**What is needed:** Repeat exactly the lines that begin at the one containing "red screwdriver: 3 -> 0" and end at the final line of the records; include no pictures and nothing else.

++++ Source information

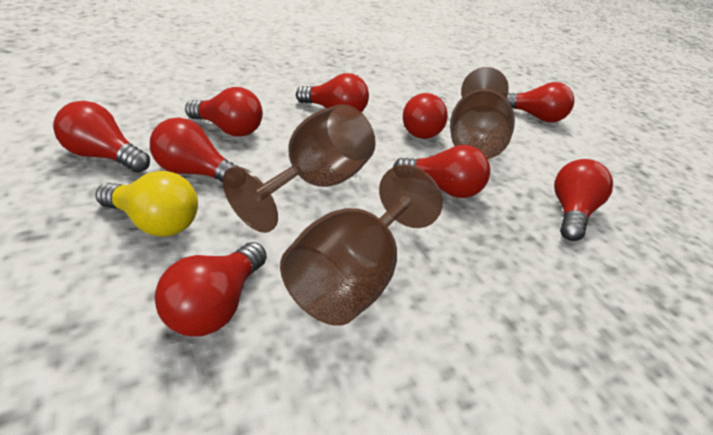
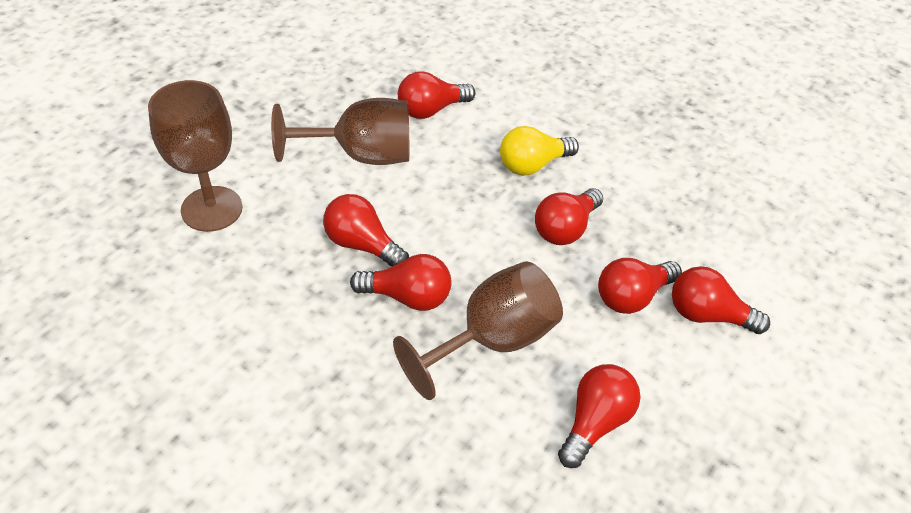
red light bulb: 9 -> 7

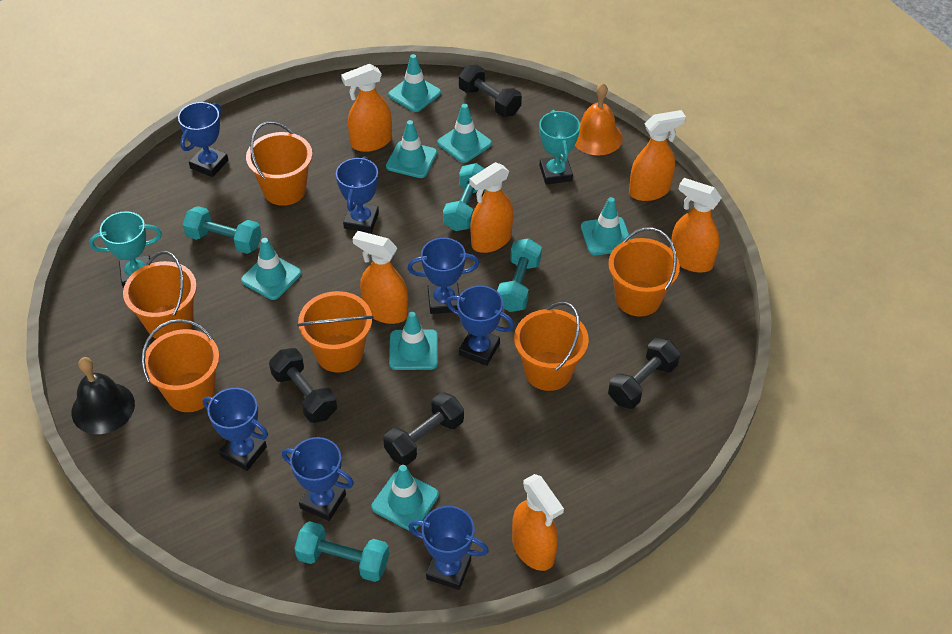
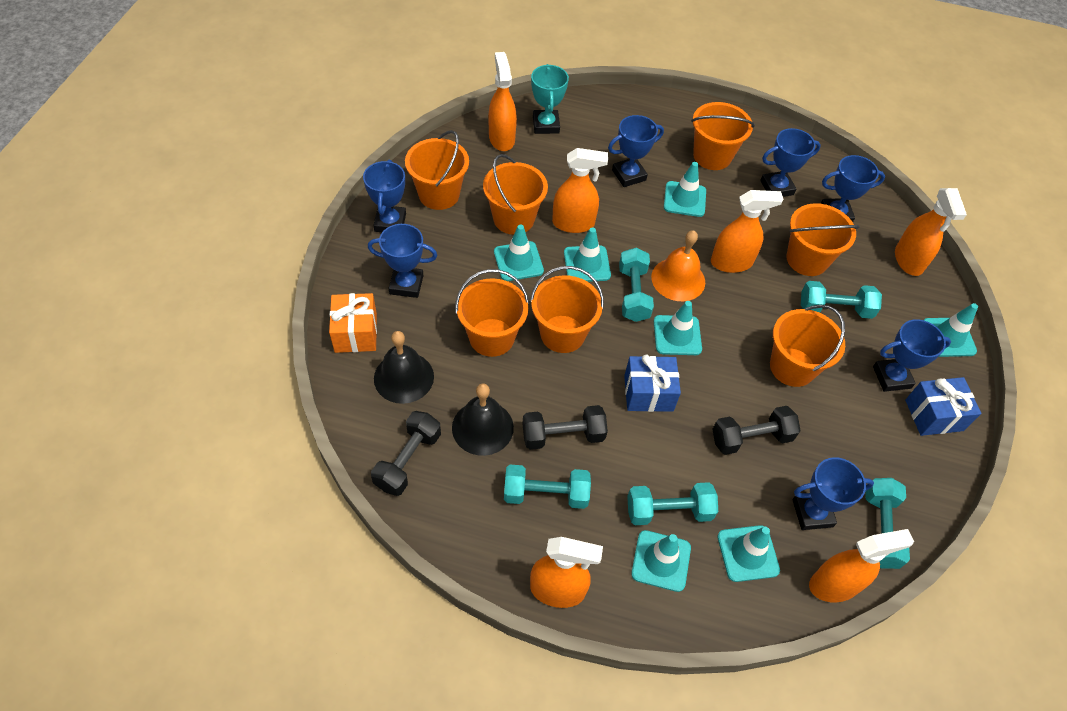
black bell: 1 -> 2
black dumbbell: 4 -> 3
blue gift: 0 -> 2
orange bucket: 6 -> 7
orange gift: 0 -> 1
turquoise dumbbell: 4 -> 5
turquoise trophy: 2 -> 1

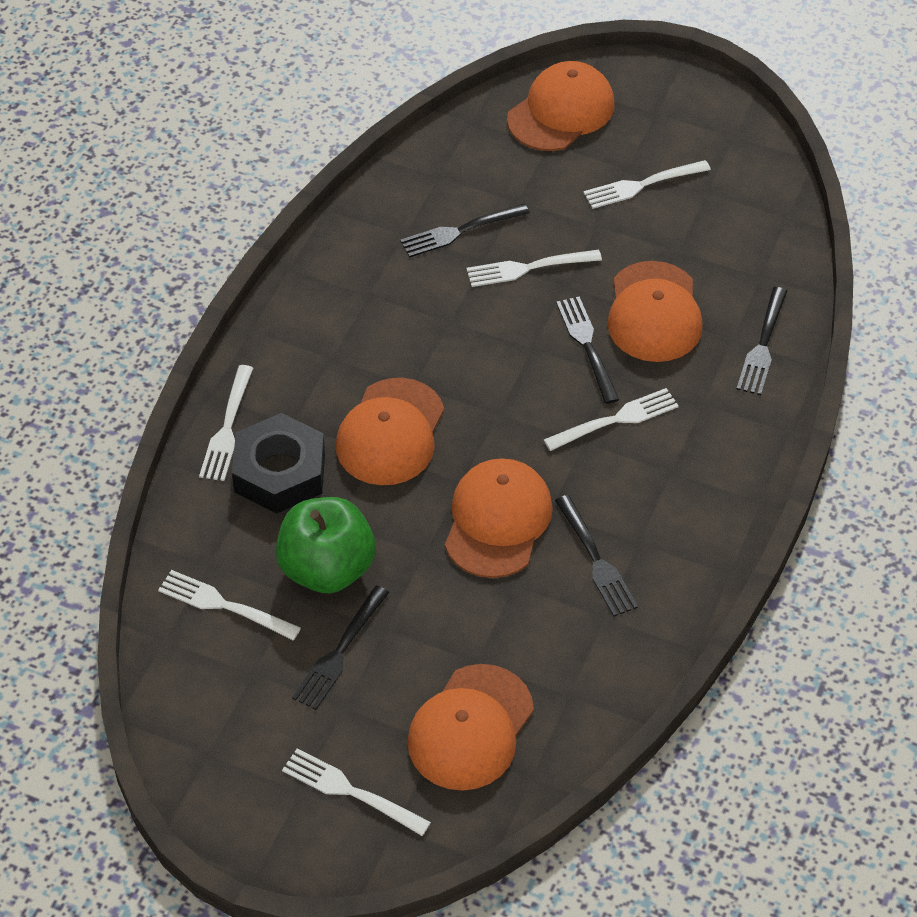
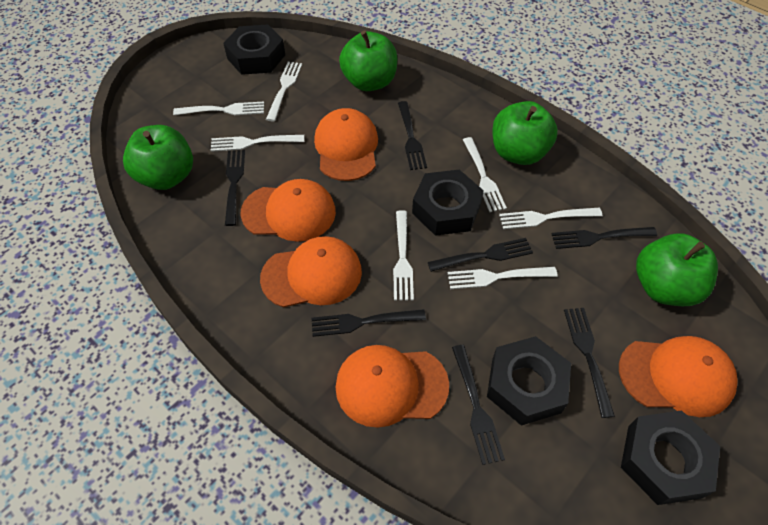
black fork: 5 -> 7
black nut: 1 -> 4
green apple: 1 -> 4
white fork: 6 -> 7

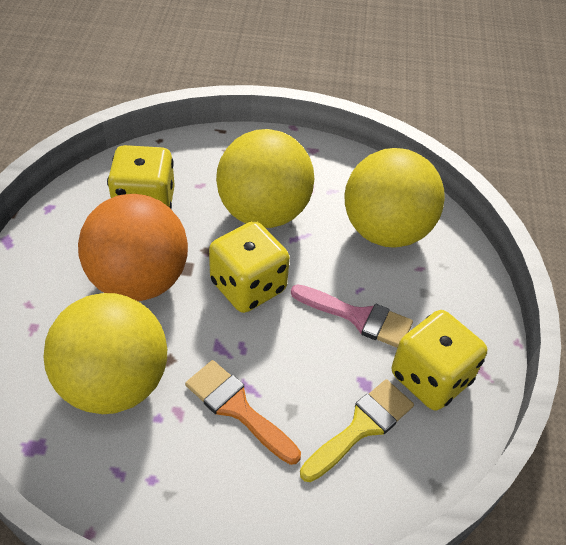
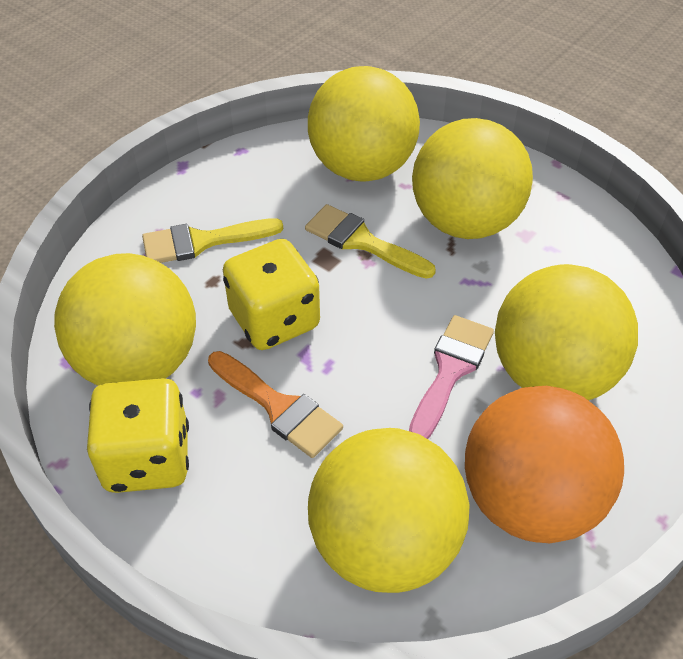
yellow ball: 3 -> 5
yellow brush: 1 -> 2
yellow dice: 3 -> 2

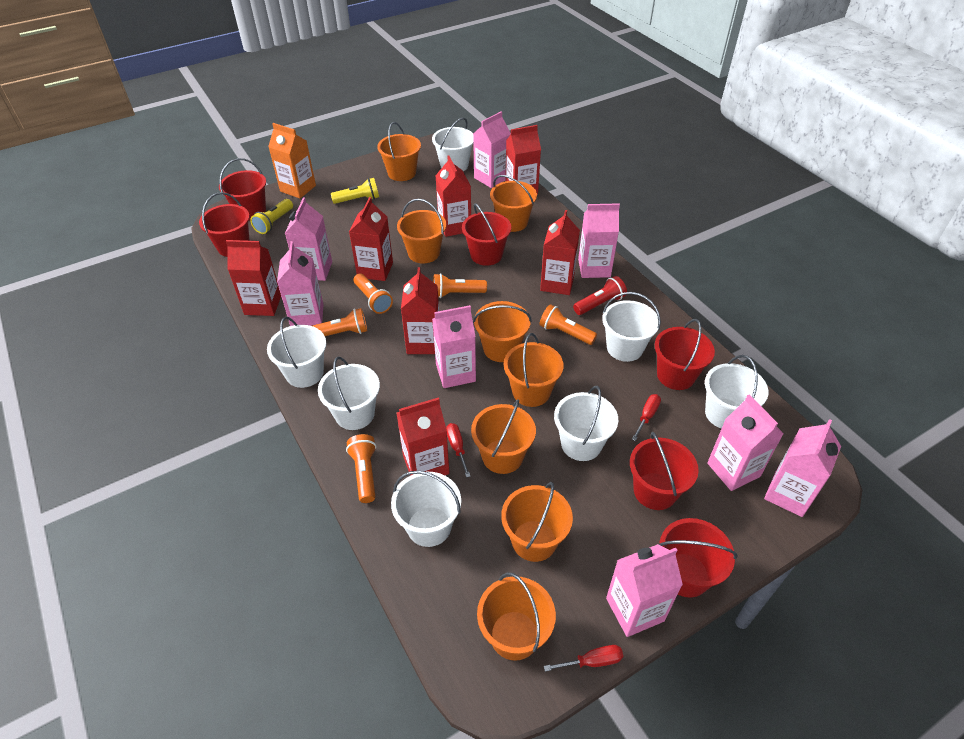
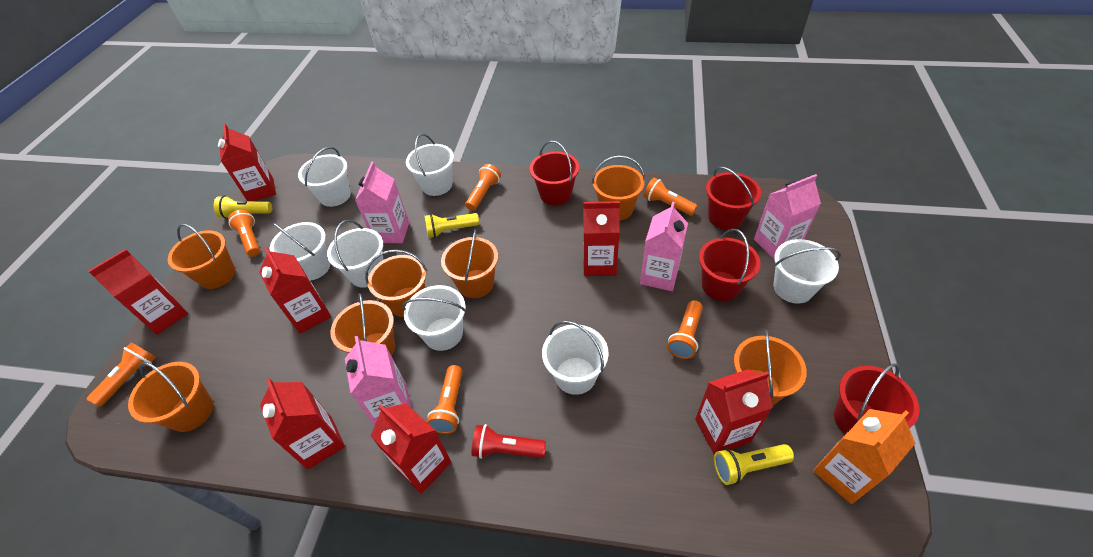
orange bucket: 8 -> 7
orange flashlight: 5 -> 6
pink carton: 8 -> 4
red bucket: 6 -> 4
red screwdriver: 3 -> 0
yellow flashlight: 2 -> 3

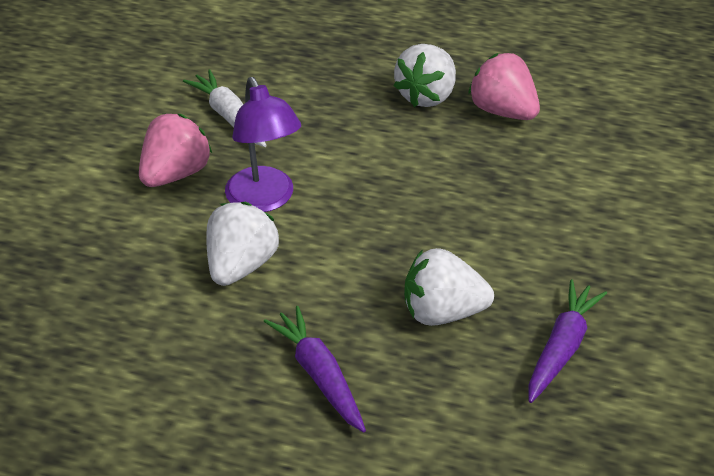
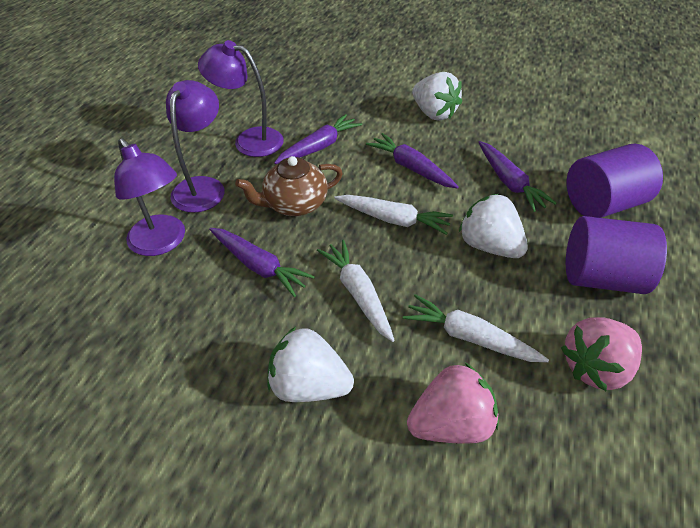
brown teapot: 0 -> 1
purple carrot: 2 -> 4
purple cylinder: 0 -> 2
purple lamp: 1 -> 3
white carrot: 1 -> 3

++++++++

**Output of the task:**
red screwdriver: 3 -> 0
yellow flashlight: 2 -> 3

brown teapot: 0 -> 1
purple carrot: 2 -> 4
purple cylinder: 0 -> 2
purple lamp: 1 -> 3
white carrot: 1 -> 3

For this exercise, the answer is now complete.